> Work to complete
Every record below should be repeated exactly. Omit the pictures.

> Dataset records
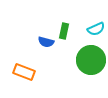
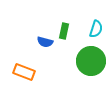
cyan semicircle: rotated 48 degrees counterclockwise
blue semicircle: moved 1 px left
green circle: moved 1 px down
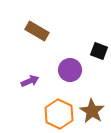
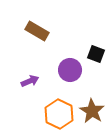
black square: moved 3 px left, 3 px down
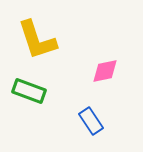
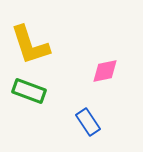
yellow L-shape: moved 7 px left, 5 px down
blue rectangle: moved 3 px left, 1 px down
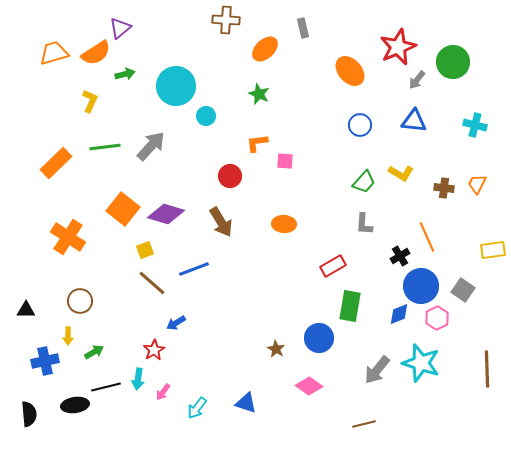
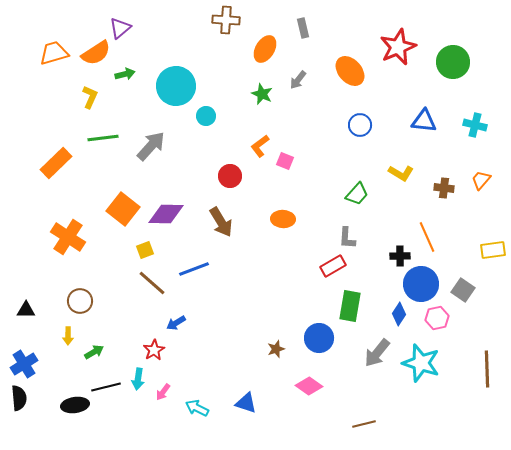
orange ellipse at (265, 49): rotated 16 degrees counterclockwise
gray arrow at (417, 80): moved 119 px left
green star at (259, 94): moved 3 px right
yellow L-shape at (90, 101): moved 4 px up
blue triangle at (414, 121): moved 10 px right
orange L-shape at (257, 143): moved 3 px right, 3 px down; rotated 30 degrees counterclockwise
green line at (105, 147): moved 2 px left, 9 px up
pink square at (285, 161): rotated 18 degrees clockwise
green trapezoid at (364, 182): moved 7 px left, 12 px down
orange trapezoid at (477, 184): moved 4 px right, 4 px up; rotated 15 degrees clockwise
purple diamond at (166, 214): rotated 15 degrees counterclockwise
orange ellipse at (284, 224): moved 1 px left, 5 px up
gray L-shape at (364, 224): moved 17 px left, 14 px down
black cross at (400, 256): rotated 30 degrees clockwise
blue circle at (421, 286): moved 2 px up
blue diamond at (399, 314): rotated 35 degrees counterclockwise
pink hexagon at (437, 318): rotated 15 degrees clockwise
brown star at (276, 349): rotated 24 degrees clockwise
blue cross at (45, 361): moved 21 px left, 3 px down; rotated 20 degrees counterclockwise
gray arrow at (377, 370): moved 17 px up
cyan arrow at (197, 408): rotated 80 degrees clockwise
black semicircle at (29, 414): moved 10 px left, 16 px up
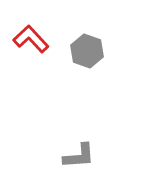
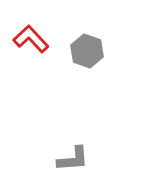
gray L-shape: moved 6 px left, 3 px down
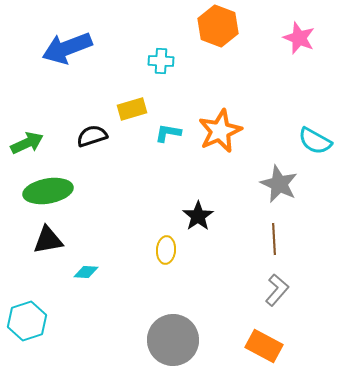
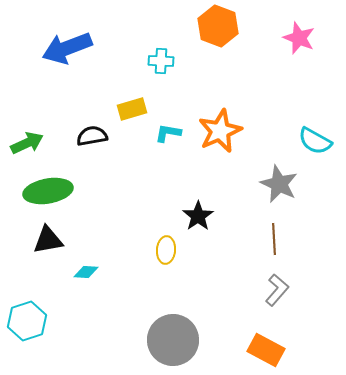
black semicircle: rotated 8 degrees clockwise
orange rectangle: moved 2 px right, 4 px down
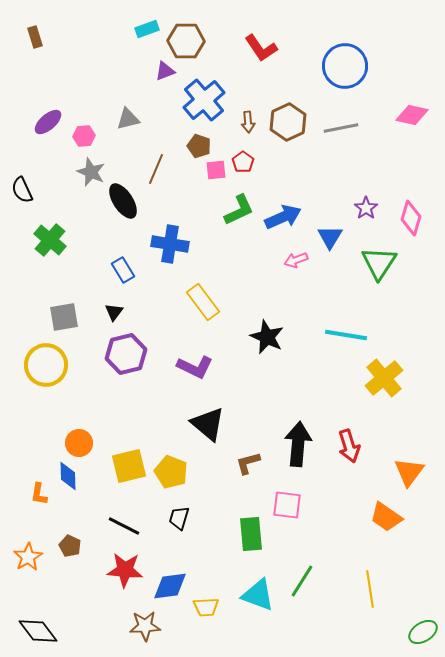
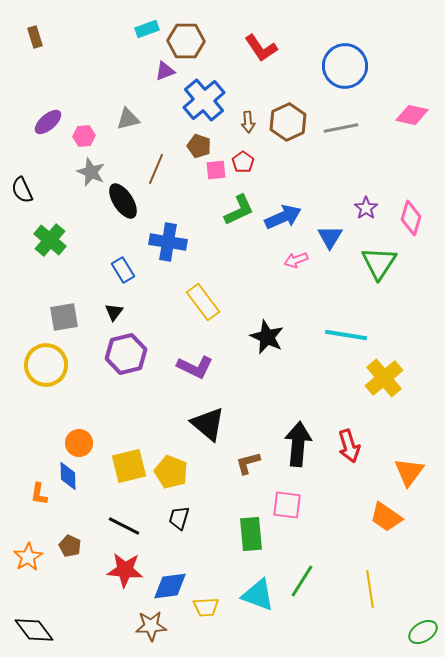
blue cross at (170, 244): moved 2 px left, 2 px up
brown star at (145, 626): moved 6 px right
black diamond at (38, 631): moved 4 px left, 1 px up
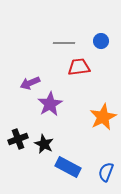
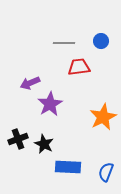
blue rectangle: rotated 25 degrees counterclockwise
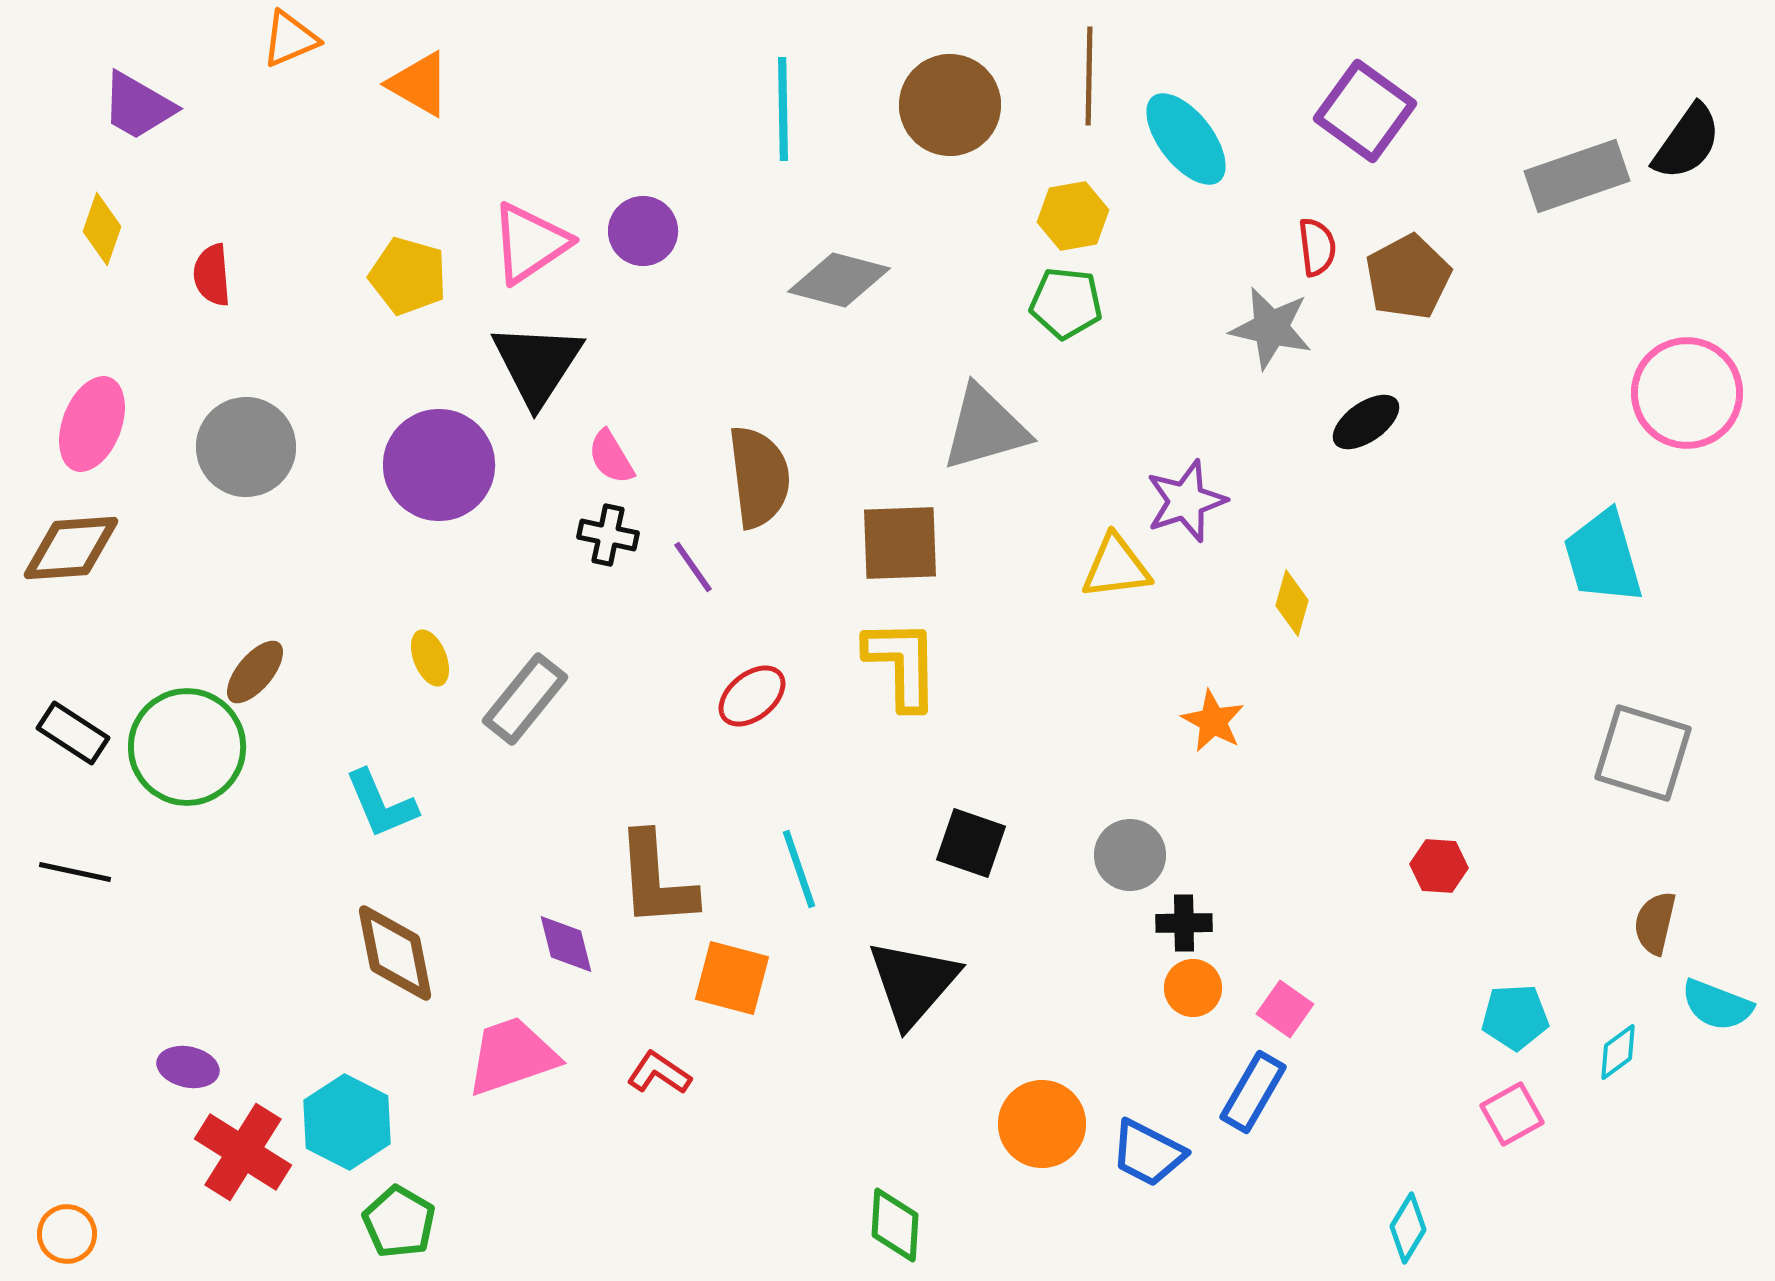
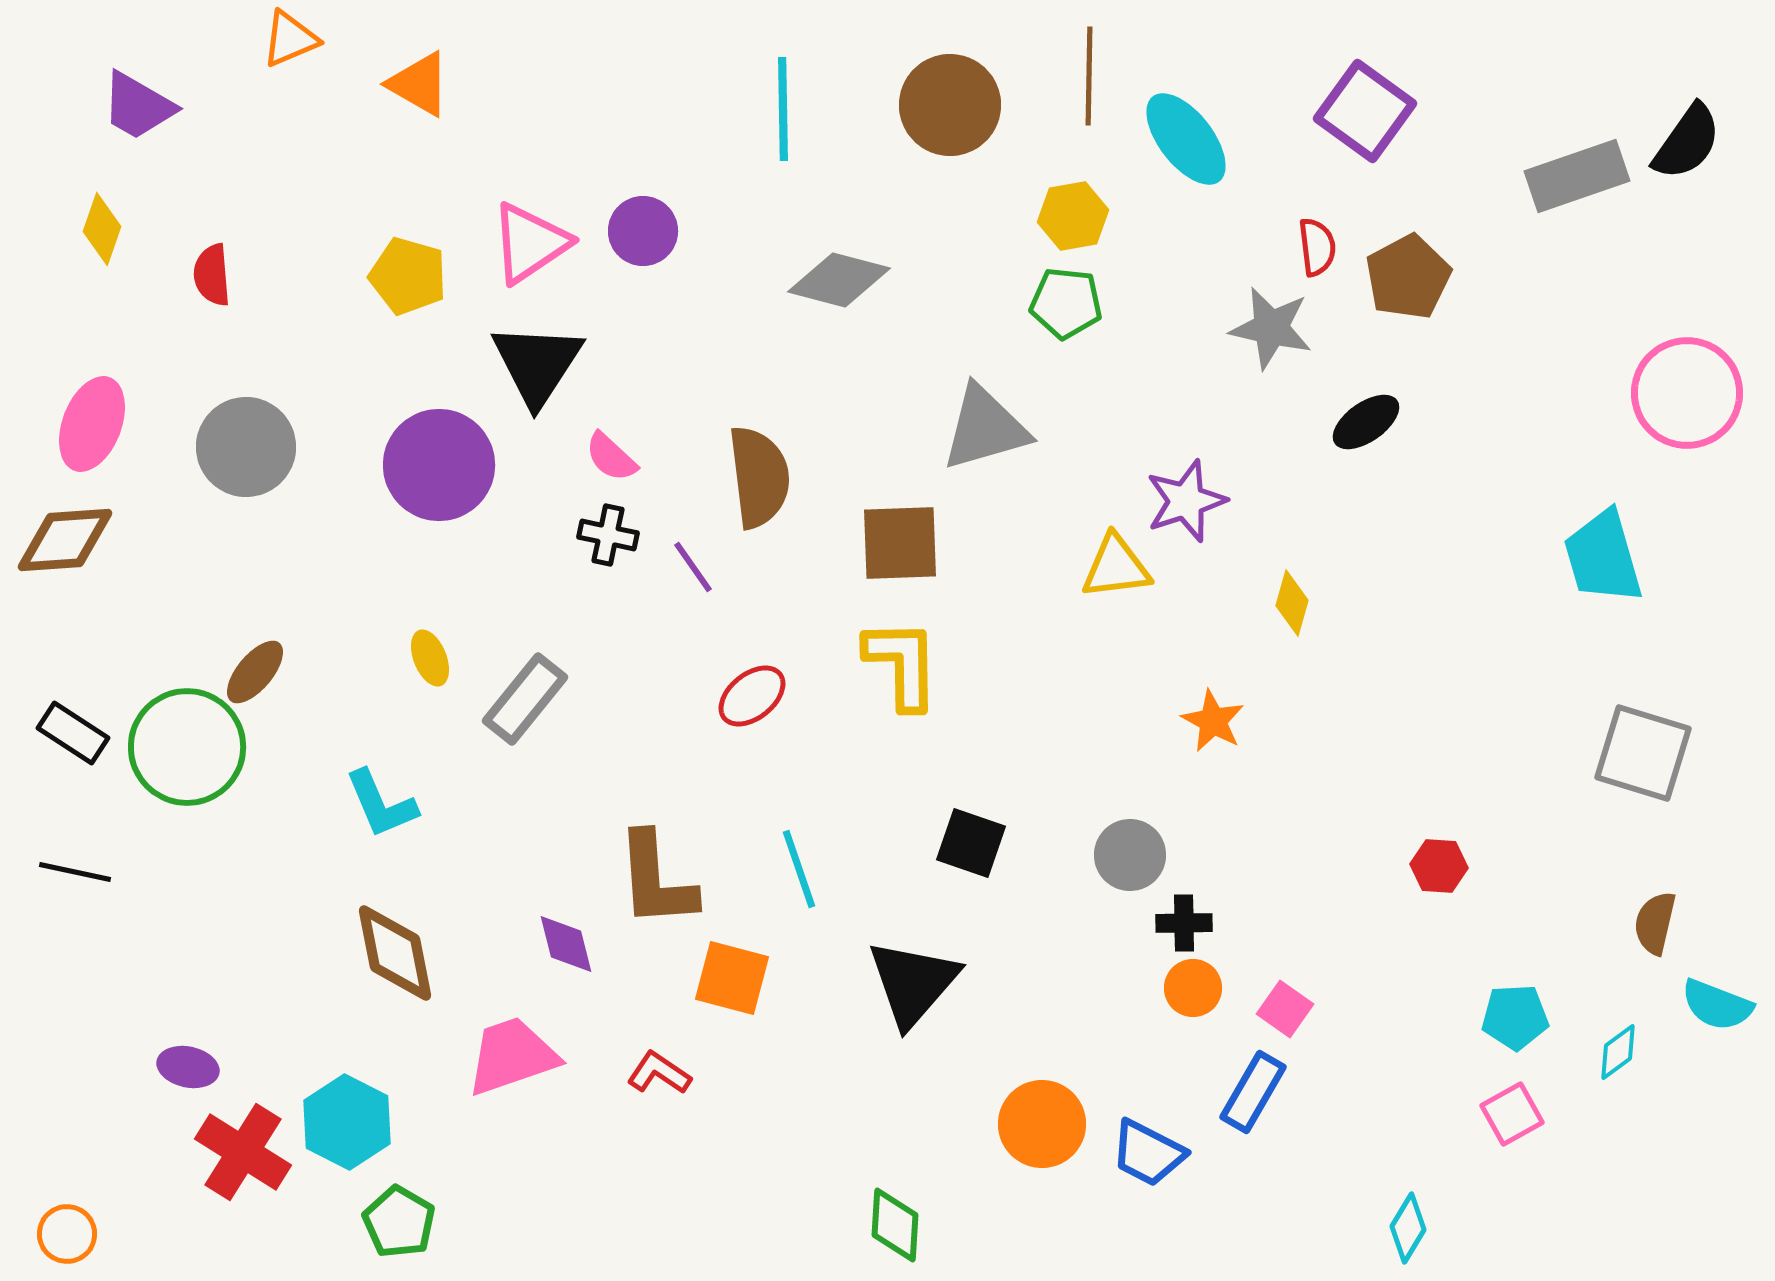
pink semicircle at (611, 457): rotated 16 degrees counterclockwise
brown diamond at (71, 548): moved 6 px left, 8 px up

> Answer box
cyan semicircle: rotated 48 degrees counterclockwise
blue semicircle: moved 1 px left
green circle: moved 1 px down
black square: moved 3 px left, 3 px down
yellow L-shape: moved 7 px left, 5 px down
blue rectangle: moved 3 px left, 1 px down
orange ellipse at (265, 49): rotated 16 degrees counterclockwise
gray arrow at (417, 80): moved 119 px left
green star at (259, 94): moved 3 px right
yellow L-shape at (90, 101): moved 4 px up
blue triangle at (414, 121): moved 10 px right
orange L-shape at (257, 143): moved 3 px right, 3 px down; rotated 30 degrees counterclockwise
green line at (105, 147): moved 2 px left, 9 px up
pink square at (285, 161): rotated 18 degrees clockwise
green trapezoid at (364, 182): moved 7 px left, 12 px down
orange trapezoid at (477, 184): moved 4 px right, 4 px up; rotated 15 degrees clockwise
purple diamond at (166, 214): rotated 15 degrees counterclockwise
orange ellipse at (284, 224): moved 1 px left, 5 px up
gray L-shape at (364, 224): moved 17 px left, 14 px down
black cross at (400, 256): rotated 30 degrees clockwise
blue circle at (421, 286): moved 2 px up
blue diamond at (399, 314): rotated 35 degrees counterclockwise
pink hexagon at (437, 318): rotated 15 degrees clockwise
brown star at (276, 349): rotated 24 degrees clockwise
blue cross at (45, 361): moved 21 px left, 3 px down; rotated 20 degrees counterclockwise
gray arrow at (377, 370): moved 17 px up
cyan arrow at (197, 408): rotated 80 degrees clockwise
black semicircle at (29, 414): moved 10 px left, 16 px up
gray L-shape: moved 6 px left, 3 px down
black semicircle: rotated 8 degrees clockwise
orange rectangle: moved 2 px right, 4 px down
blue cross at (170, 244): moved 2 px left, 2 px up
brown star at (145, 626): moved 6 px right
black diamond at (38, 631): moved 4 px left, 1 px up
blue rectangle: rotated 25 degrees counterclockwise
pink semicircle at (611, 457): rotated 16 degrees counterclockwise
brown diamond at (71, 548): moved 6 px left, 8 px up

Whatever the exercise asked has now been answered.